## What is needed
An exact copy of the listing below is required, minus its pictures.

## Provided records
+ + + +
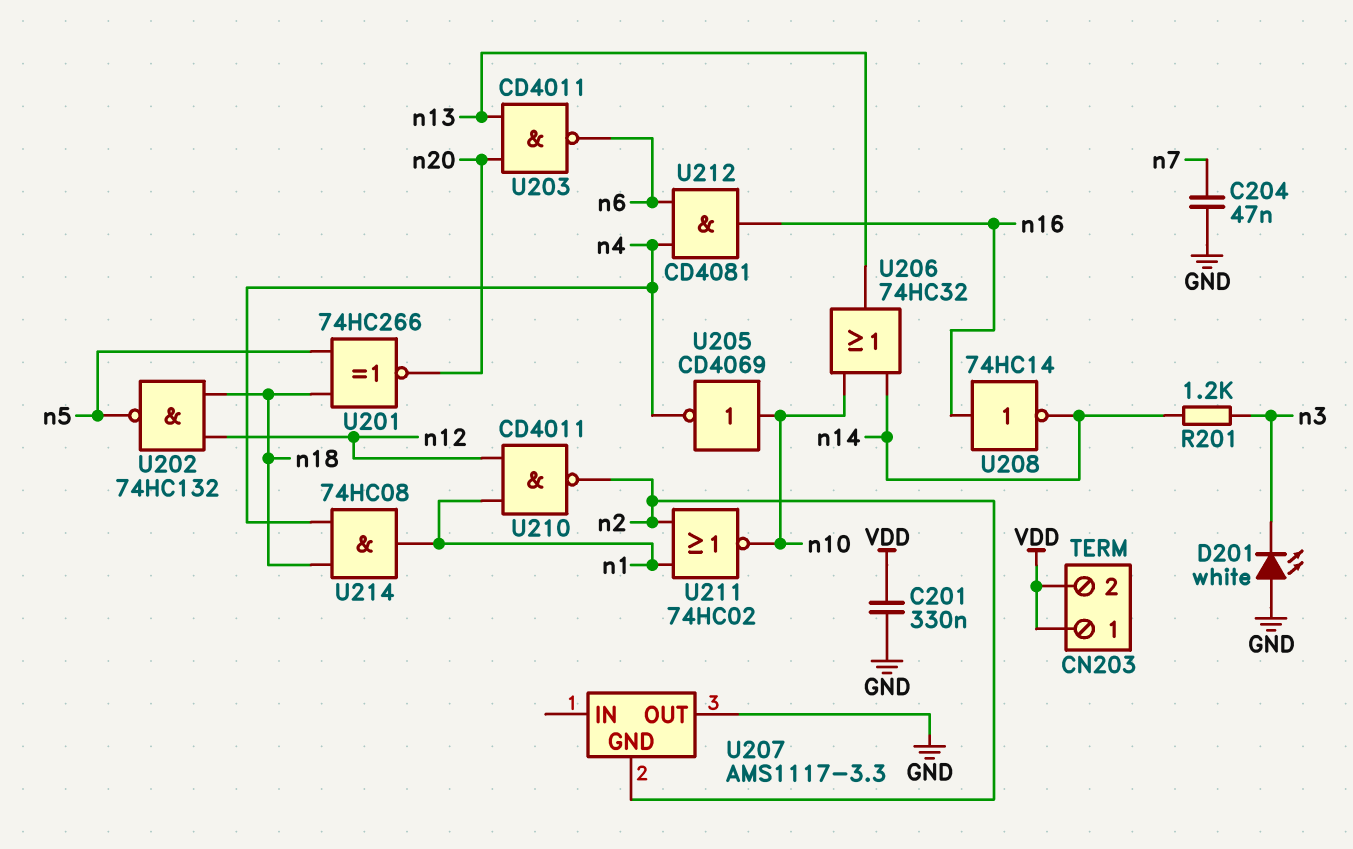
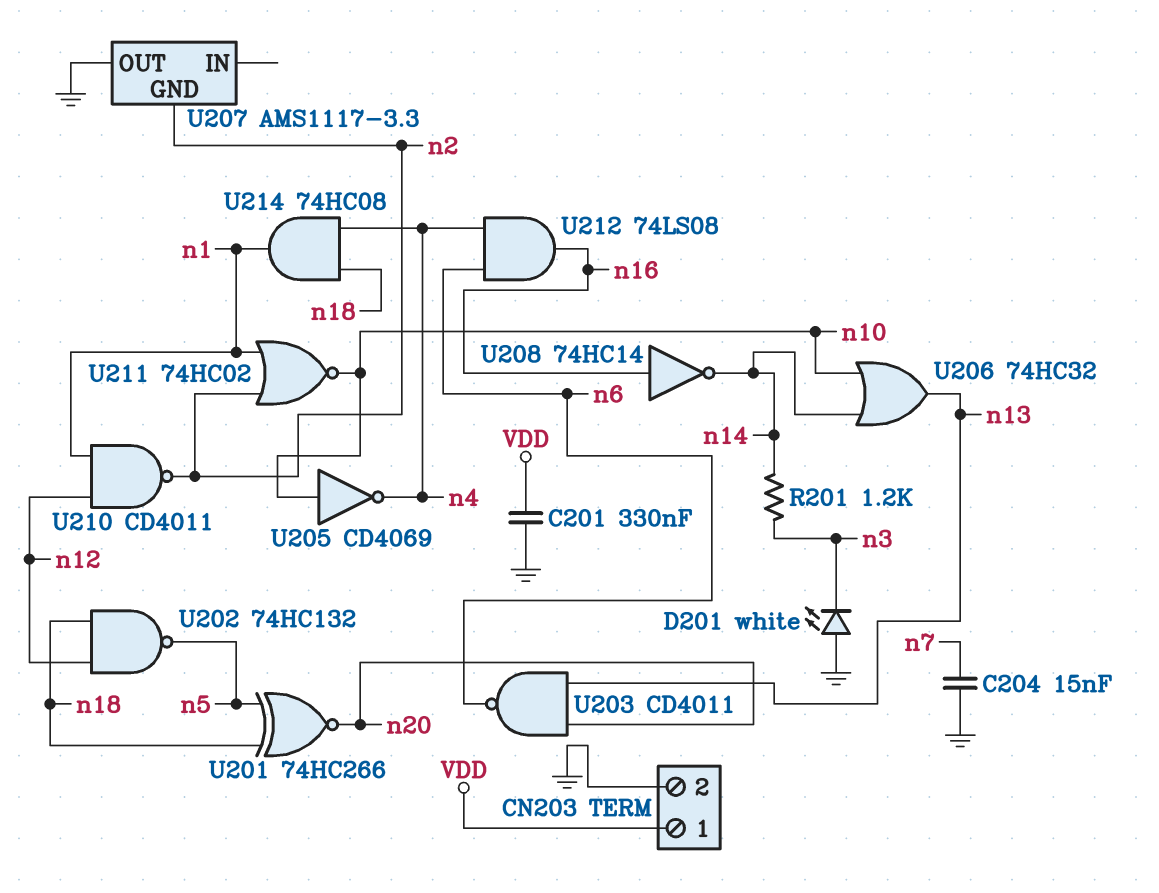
C204: 47nF (GND, n7) -> 15nF (GND, n7)
CN203 pin 2: VDD -> GND
U212: AND CD4081 (in n4, in n6, out n16) -> AND 74LS08 (in n4, in n6, out n16)

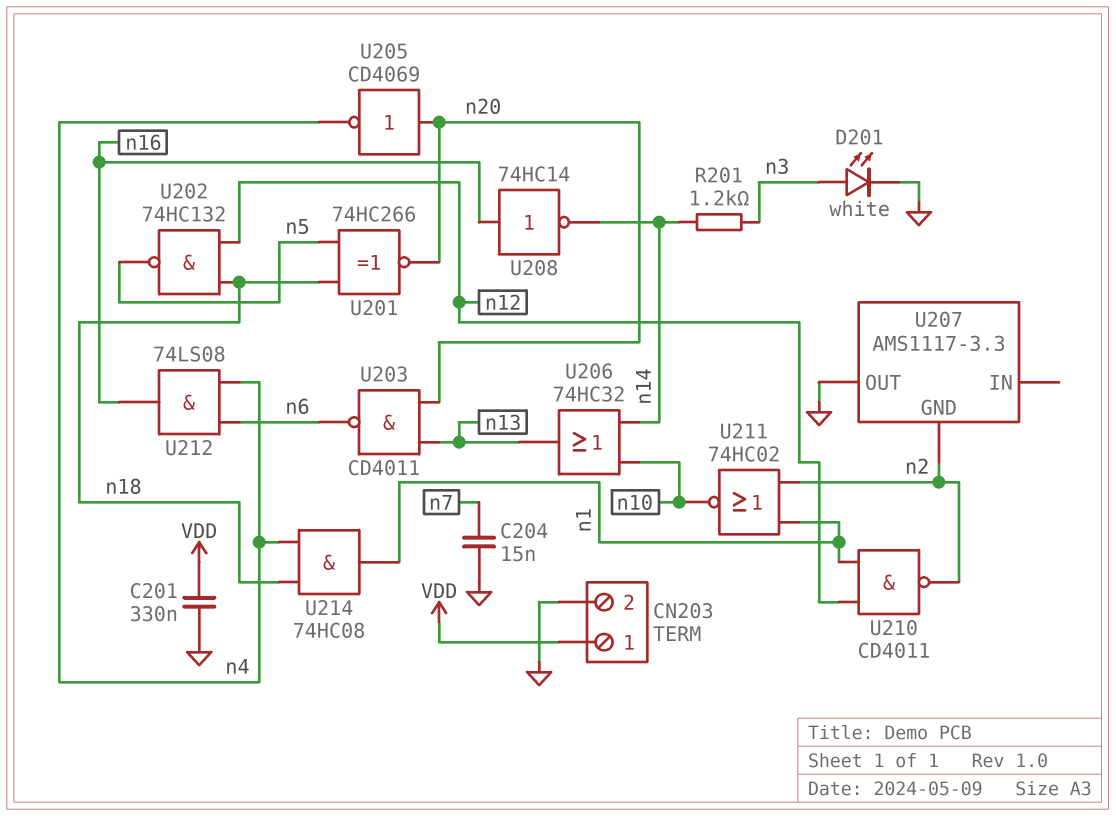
D201: LED white (A GND, K n3) -> LED white (A n3, K GND)
U205: NOT CD4069 (in n10, out n4) -> NOT CD4069 (in n20, out n4)

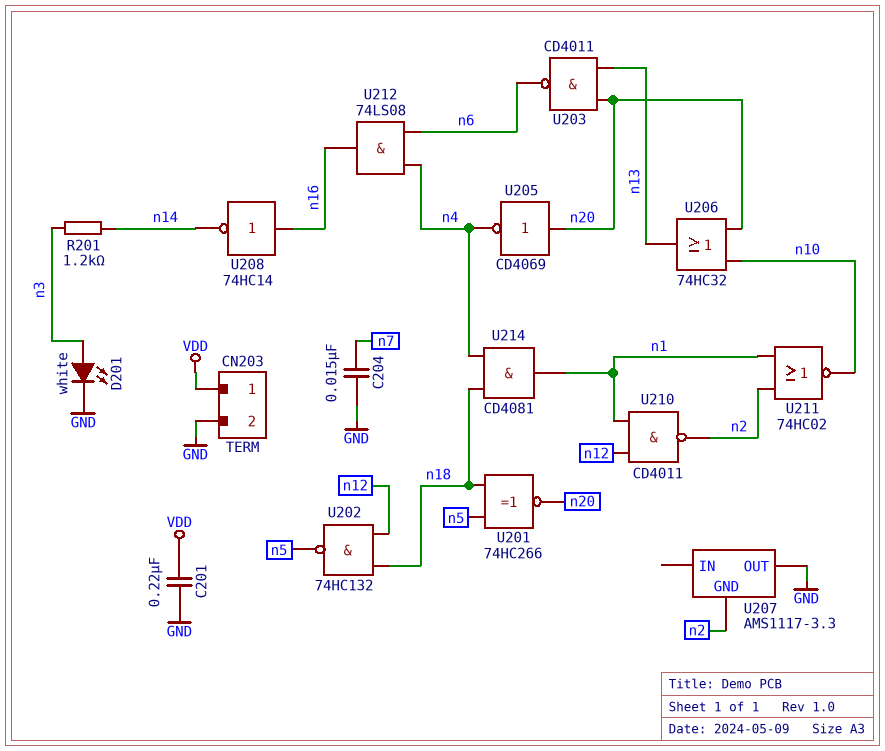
C201: 330nF (GND, VDD) -> 220nF (GND, VDD)
U206: OR 74HC32 (in n10, in n14, out n13) -> OR 74HC32 (in n10, in n20, out n13)
U214: AND 74HC08 (in n4, in n18, out n1) -> AND CD4081 (in n4, in n18, out n1)

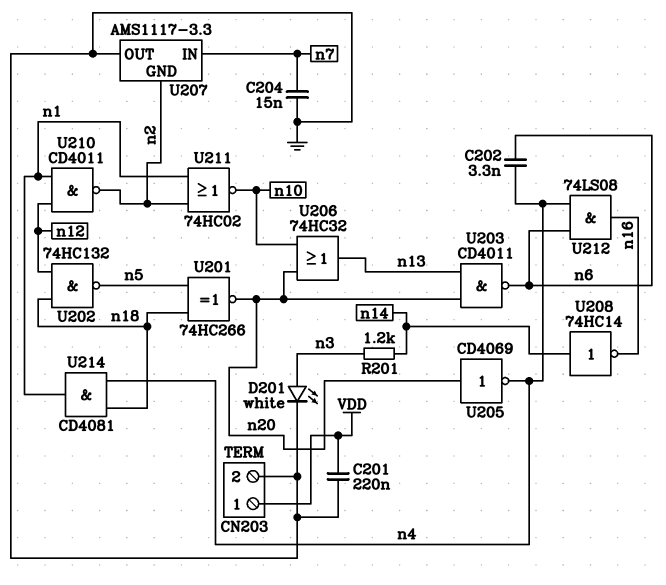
C202: none -> 3.3nF (n4, n6)
U207 pin IN: none -> n7
U208: NOT 74HC14 (in n16, out n14) -> NOT 74HC14 (in n14, out n16)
+ + + +
## Answer for the task
C204: 47nF (GND, n7) -> 15nF (GND, n7)
CN203 pin 2: VDD -> GND
U212: AND CD4081 (in n4, in n6, out n16) -> AND 74LS08 (in n4, in n6, out n16)

D201: LED white (A GND, K n3) -> LED white (A n3, K GND)
U205: NOT CD4069 (in n10, out n4) -> NOT CD4069 (in n20, out n4)

C201: 330nF (GND, VDD) -> 220nF (GND, VDD)
U206: OR 74HC32 (in n10, in n14, out n13) -> OR 74HC32 (in n10, in n20, out n13)
U214: AND 74HC08 (in n4, in n18, out n1) -> AND CD4081 (in n4, in n18, out n1)

C202: none -> 3.3nF (n4, n6)
U207 pin IN: none -> n7
U208: NOT 74HC14 (in n16, out n14) -> NOT 74HC14 (in n14, out n16)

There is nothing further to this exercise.